[Difference listings]
========================================================================
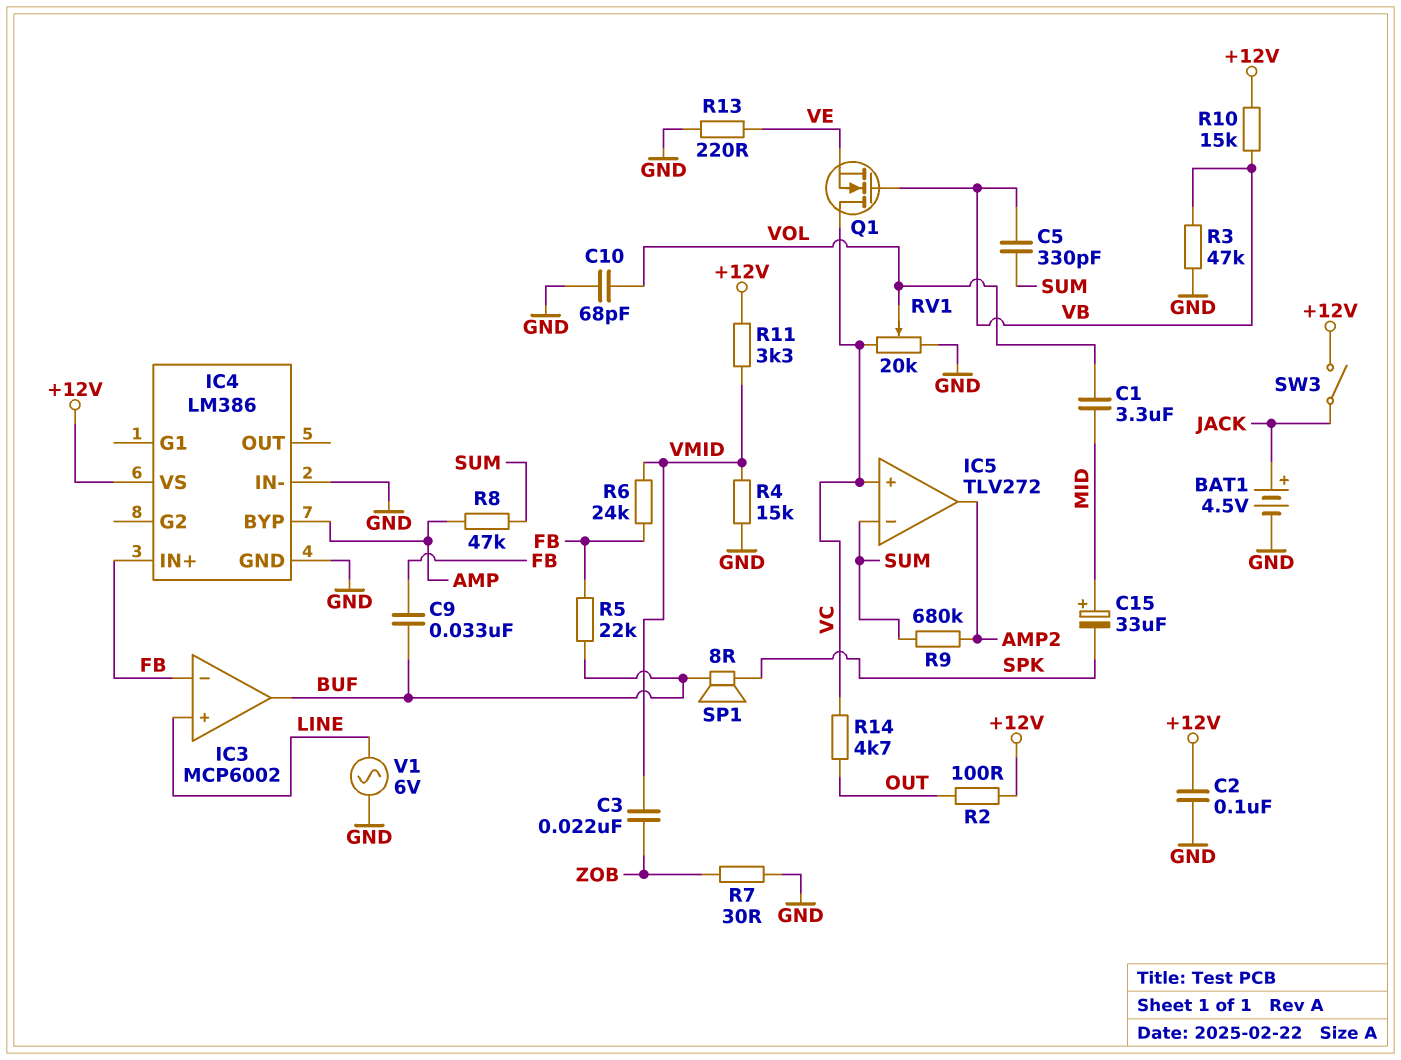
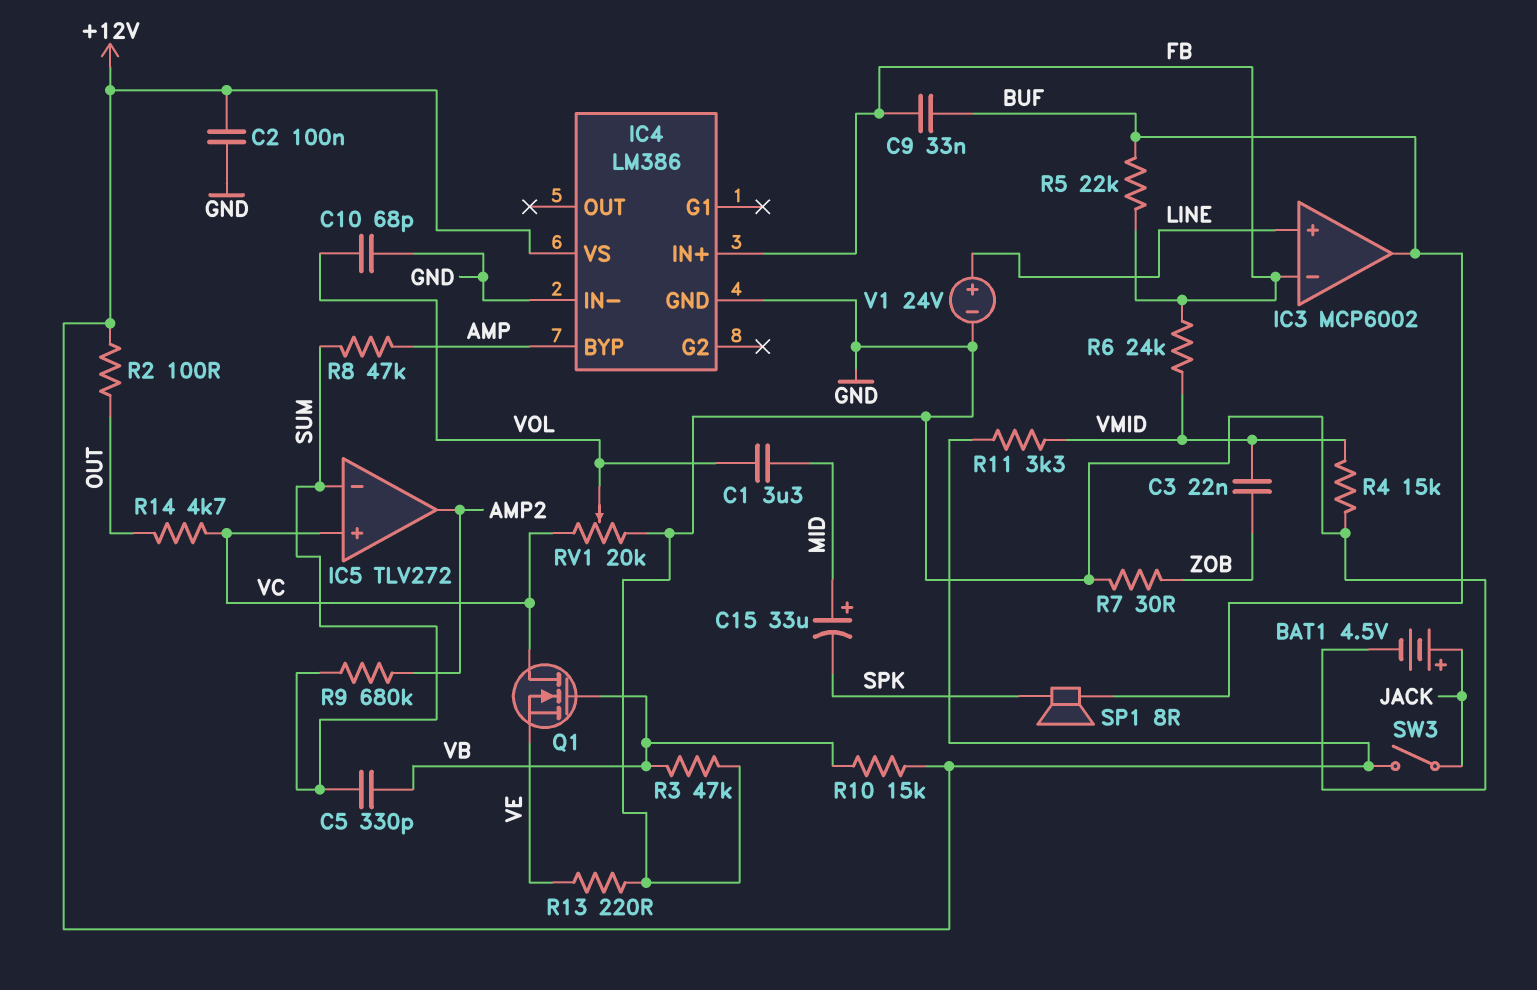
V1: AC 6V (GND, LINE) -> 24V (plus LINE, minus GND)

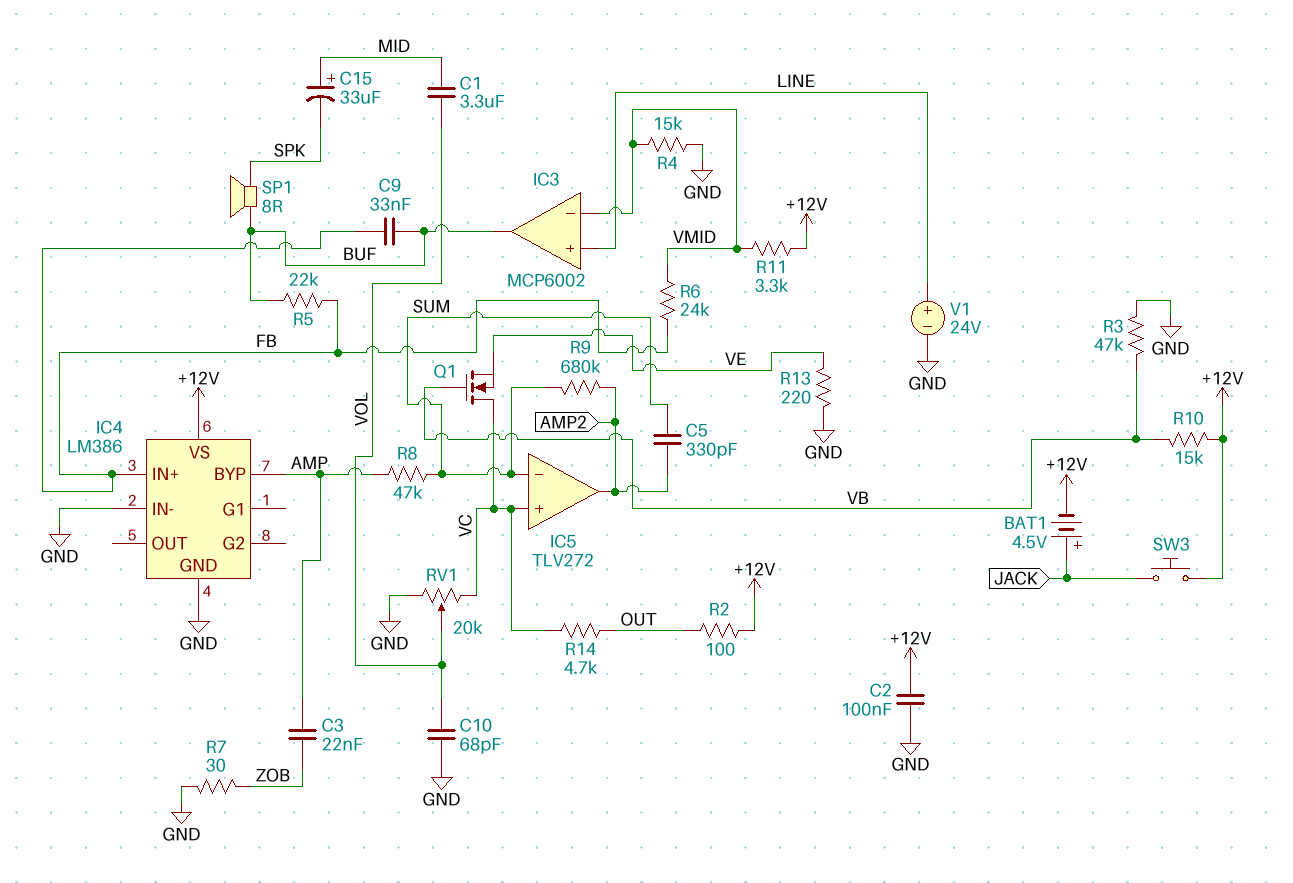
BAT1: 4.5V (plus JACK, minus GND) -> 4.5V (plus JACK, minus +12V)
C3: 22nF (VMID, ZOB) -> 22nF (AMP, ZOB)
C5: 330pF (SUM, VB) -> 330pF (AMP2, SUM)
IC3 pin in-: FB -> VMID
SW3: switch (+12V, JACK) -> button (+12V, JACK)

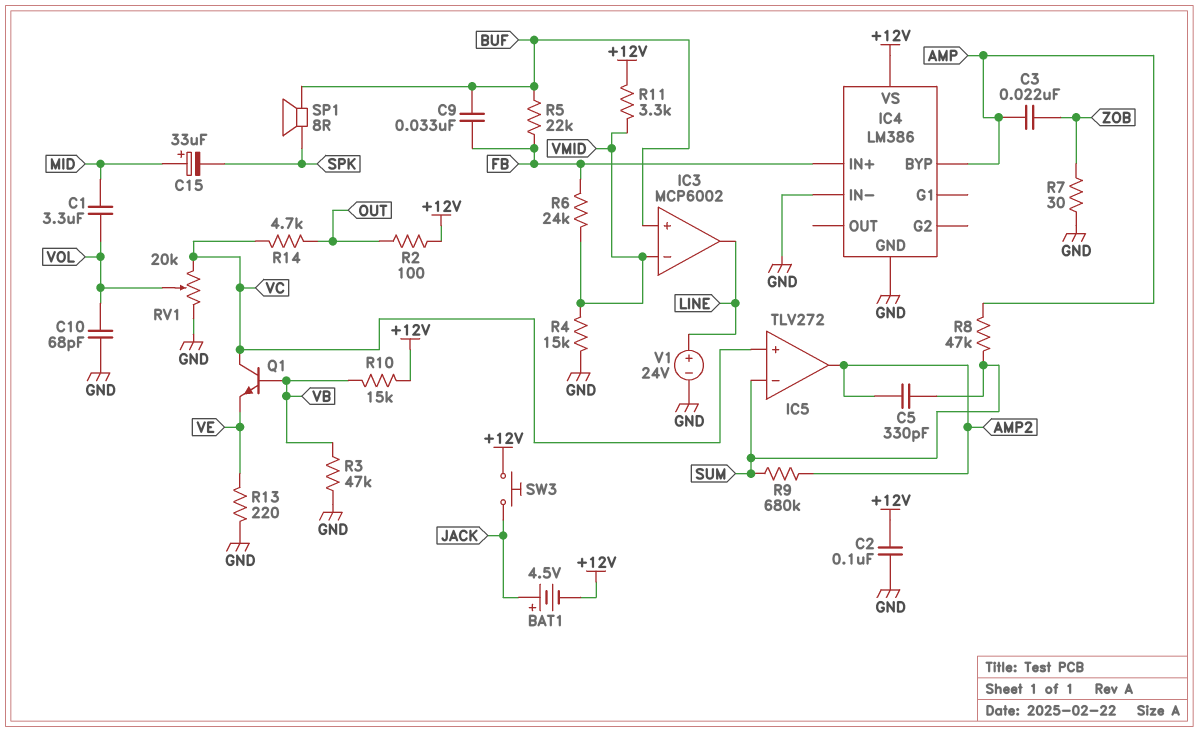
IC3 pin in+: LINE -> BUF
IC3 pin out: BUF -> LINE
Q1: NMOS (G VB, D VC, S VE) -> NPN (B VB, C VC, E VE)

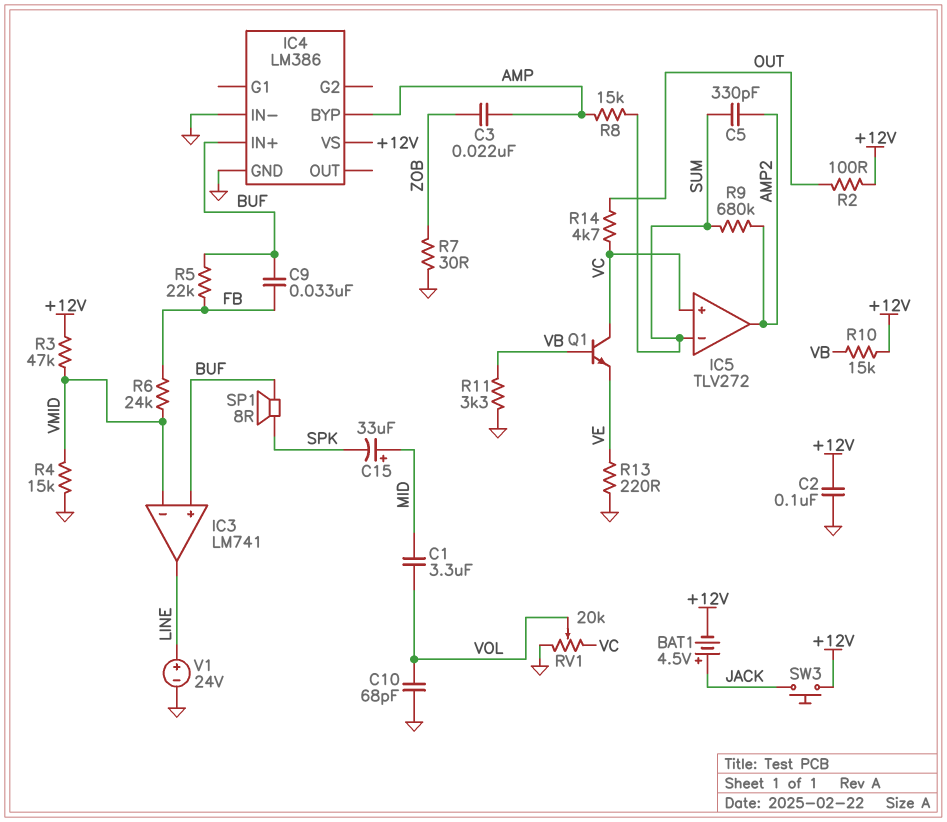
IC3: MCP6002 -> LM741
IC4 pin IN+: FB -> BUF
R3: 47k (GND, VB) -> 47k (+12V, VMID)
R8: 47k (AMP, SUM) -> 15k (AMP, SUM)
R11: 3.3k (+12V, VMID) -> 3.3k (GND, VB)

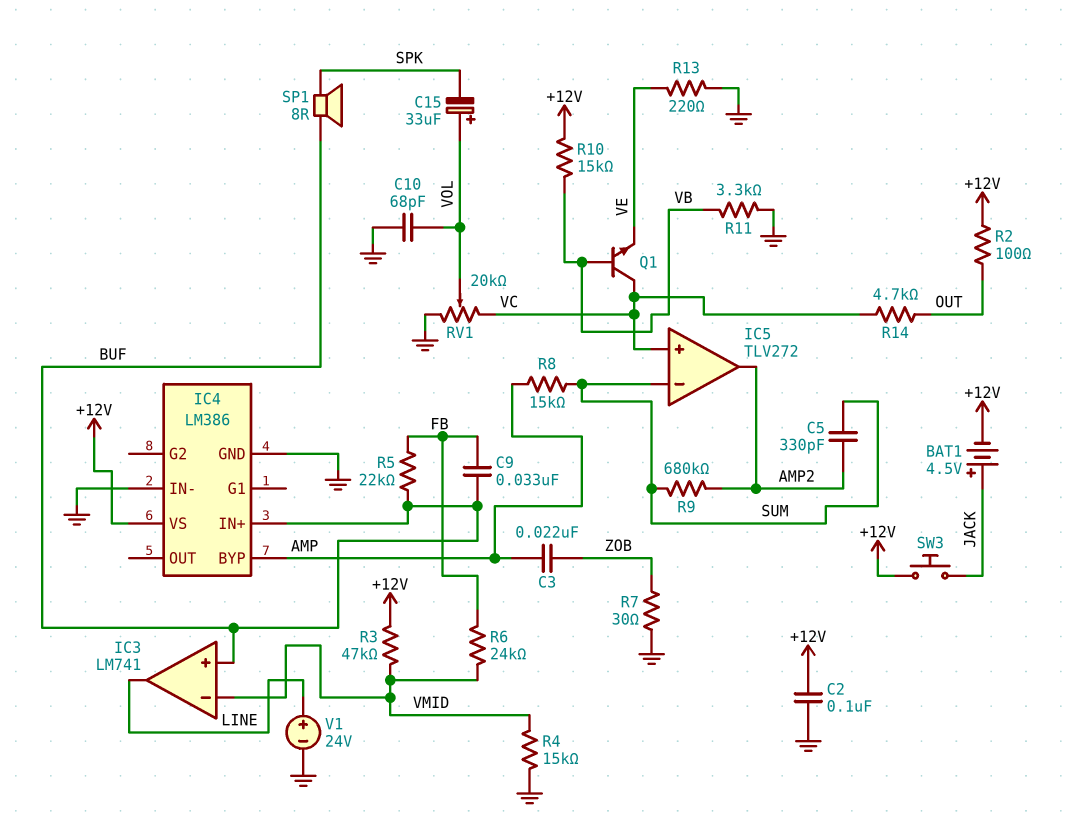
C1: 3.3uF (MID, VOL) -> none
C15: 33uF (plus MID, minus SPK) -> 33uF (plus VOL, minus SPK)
========================================================================
With the pictures excluded, the line containing "R3: 47k (GND, VB) -> 47k (+12V, VMID)" and every line after it through the end of the data above are to be transcribed exactly, and nothing more.

R3: 47k (GND, VB) -> 47k (+12V, VMID)
R8: 47k (AMP, SUM) -> 15k (AMP, SUM)
R11: 3.3k (+12V, VMID) -> 3.3k (GND, VB)

C1: 3.3uF (MID, VOL) -> none
C15: 33uF (plus MID, minus SPK) -> 33uF (plus VOL, minus SPK)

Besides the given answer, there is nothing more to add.